§ **Exercise data**
========================================================================

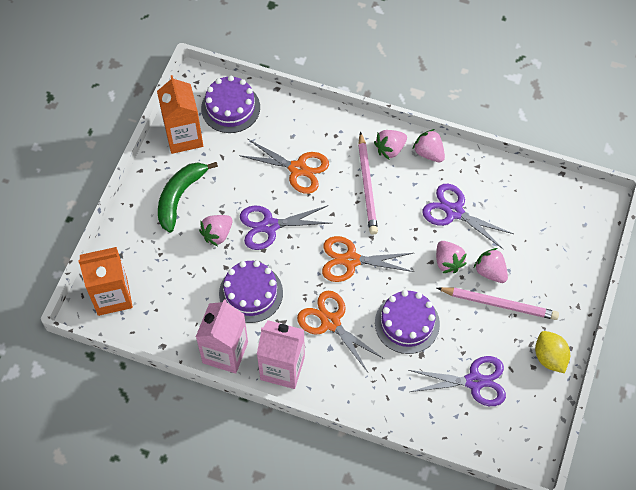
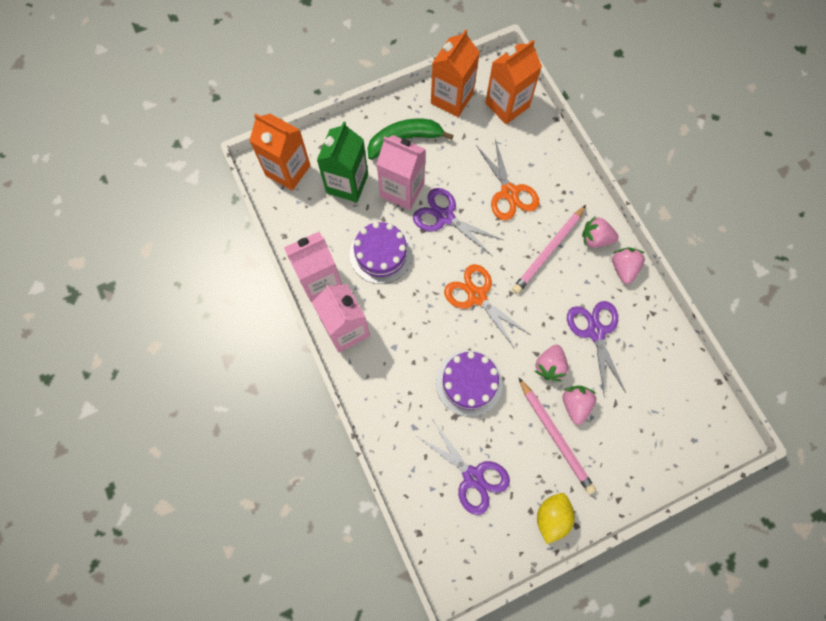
camera: 45 degrees right, 10 degrees up
(170, 266) = (347, 183): none -> green carton
(217, 234) = (402, 190): pink strawberry -> pink carton
(230, 108) = (507, 105): purple cake -> orange carton
(330, 322) = (414, 328): orange scissors -> none

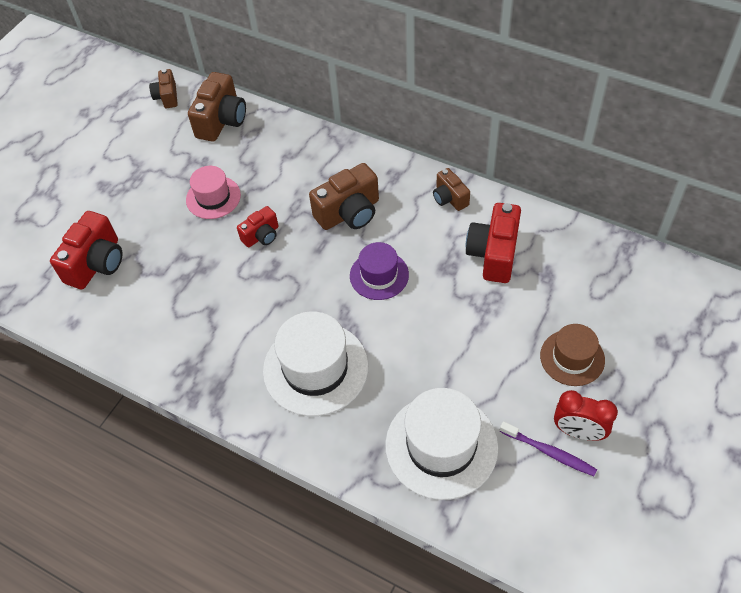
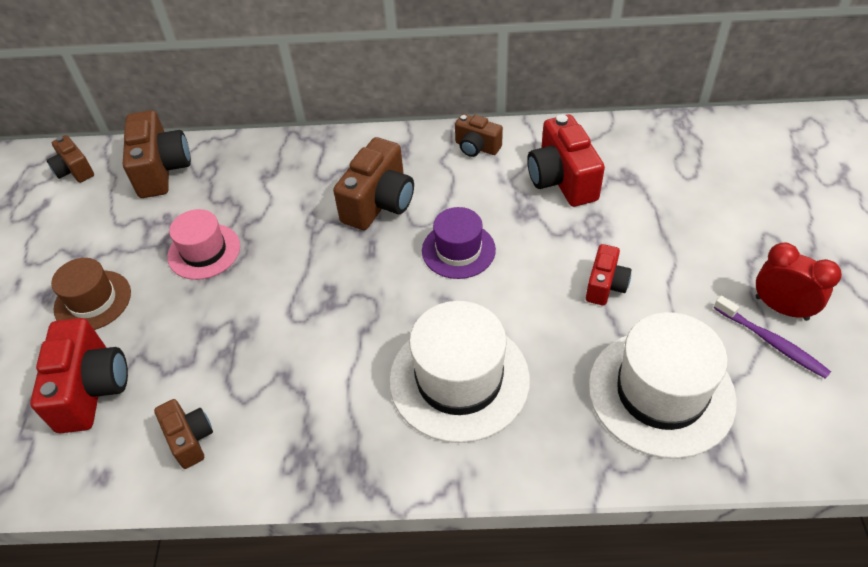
camera: 30 degrees left, 5 degrees down
(133, 324) = (190, 439): none -> brown camera
(261, 236) = (293, 267): red camera -> red camera (605, 285)
(549, 452) = (771, 342): purple toothbrush -> purple toothbrush turned 45 degrees clockwise
(572, 358) = (716, 241): brown hat -> brown hat (93, 301)
(578, 432) = (781, 308): red clock -> red clock turned 135 degrees counterclockwise

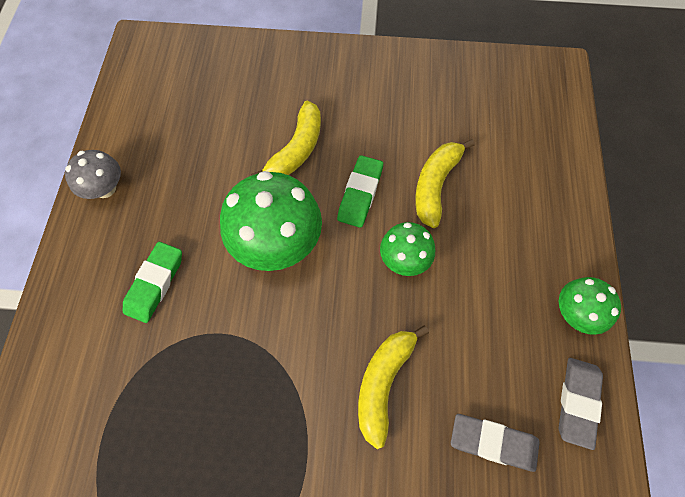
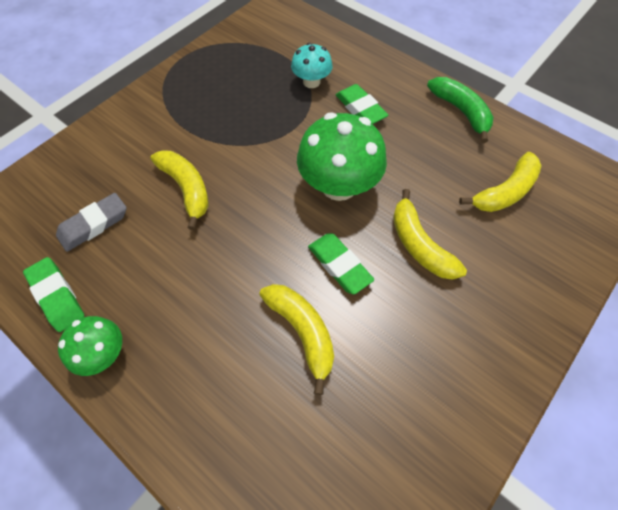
camera: 125 degrees right, 5 degrees down
(105, 188) = (461, 111): grey mushroom -> green banana
(137, 365) = (311, 82): none -> turquoise mushroom
(195, 115) = (505, 192): none -> yellow banana
(404, 259) = (256, 259): green mushroom -> none
(577, 402) = (57, 296): grey eraser -> green eraser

========================================================================

§ **Task to carry out**
The answer must be an exact copy of the lines from the one containing "(137, 365) = (311, 82): none" through the last line of the records, both included.

§ **Exercise output**
(137, 365) = (311, 82): none -> turquoise mushroom
(195, 115) = (505, 192): none -> yellow banana
(404, 259) = (256, 259): green mushroom -> none
(577, 402) = (57, 296): grey eraser -> green eraser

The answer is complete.